*Work to complete*
Print the records below exactly, omitting all pictures.

*Available records*
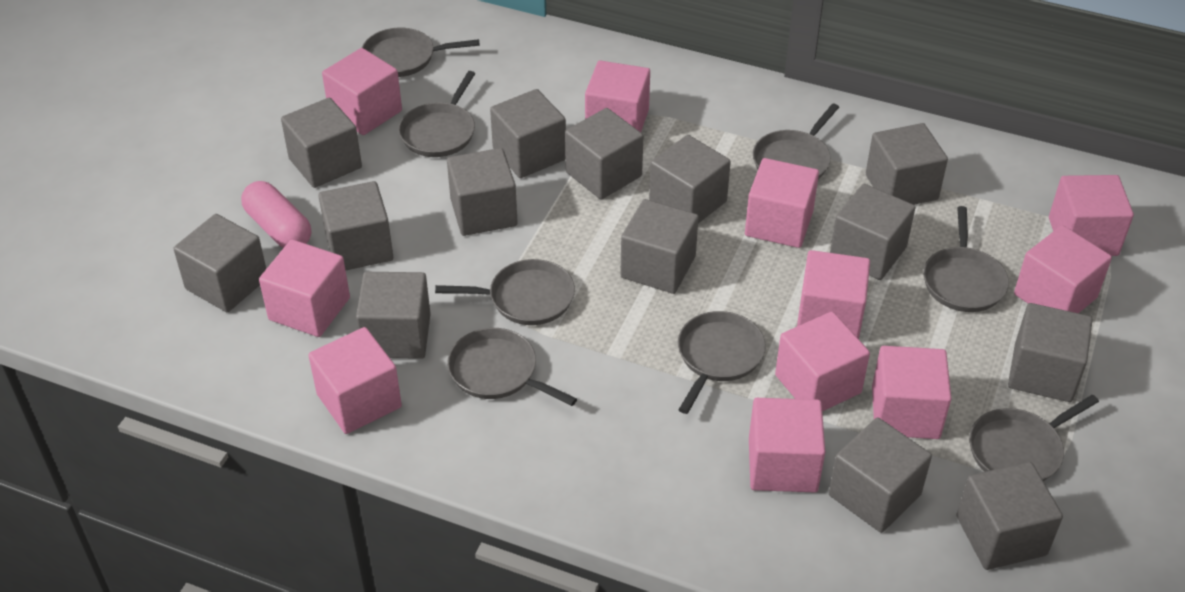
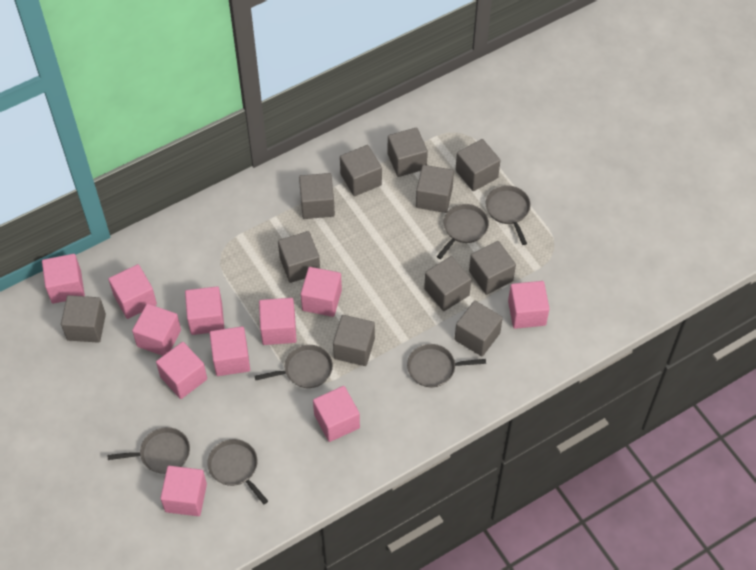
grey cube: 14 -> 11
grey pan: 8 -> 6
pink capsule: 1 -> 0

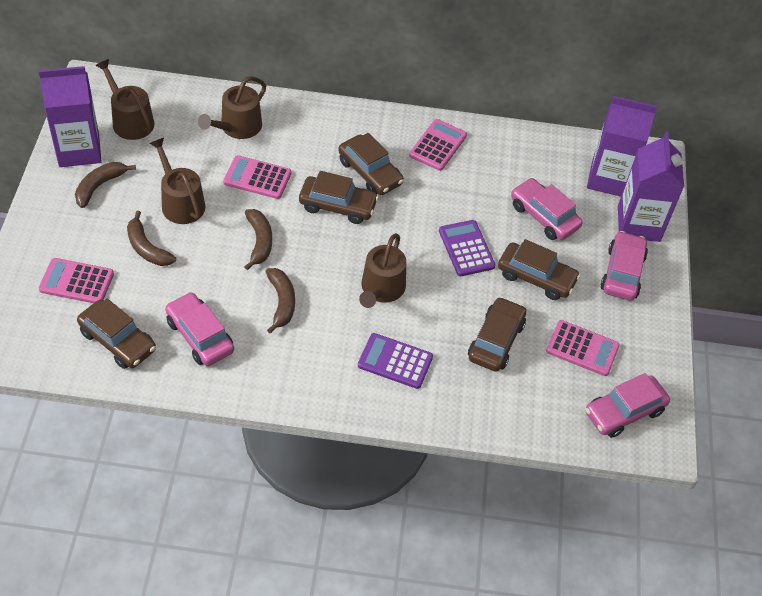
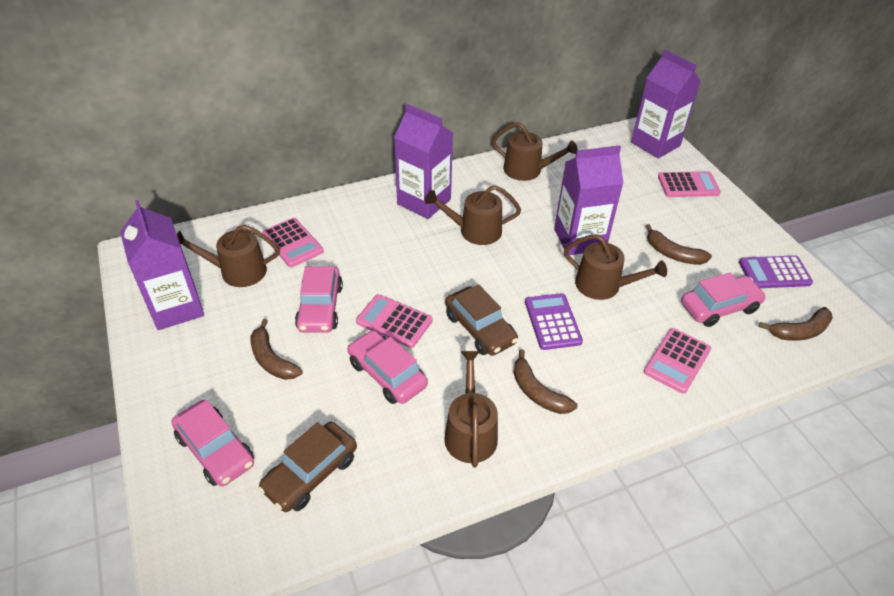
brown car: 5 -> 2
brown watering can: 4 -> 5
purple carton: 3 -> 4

*Answer box*
grey cube: 14 -> 11
grey pan: 8 -> 6
pink capsule: 1 -> 0

brown car: 5 -> 2
brown watering can: 4 -> 5
purple carton: 3 -> 4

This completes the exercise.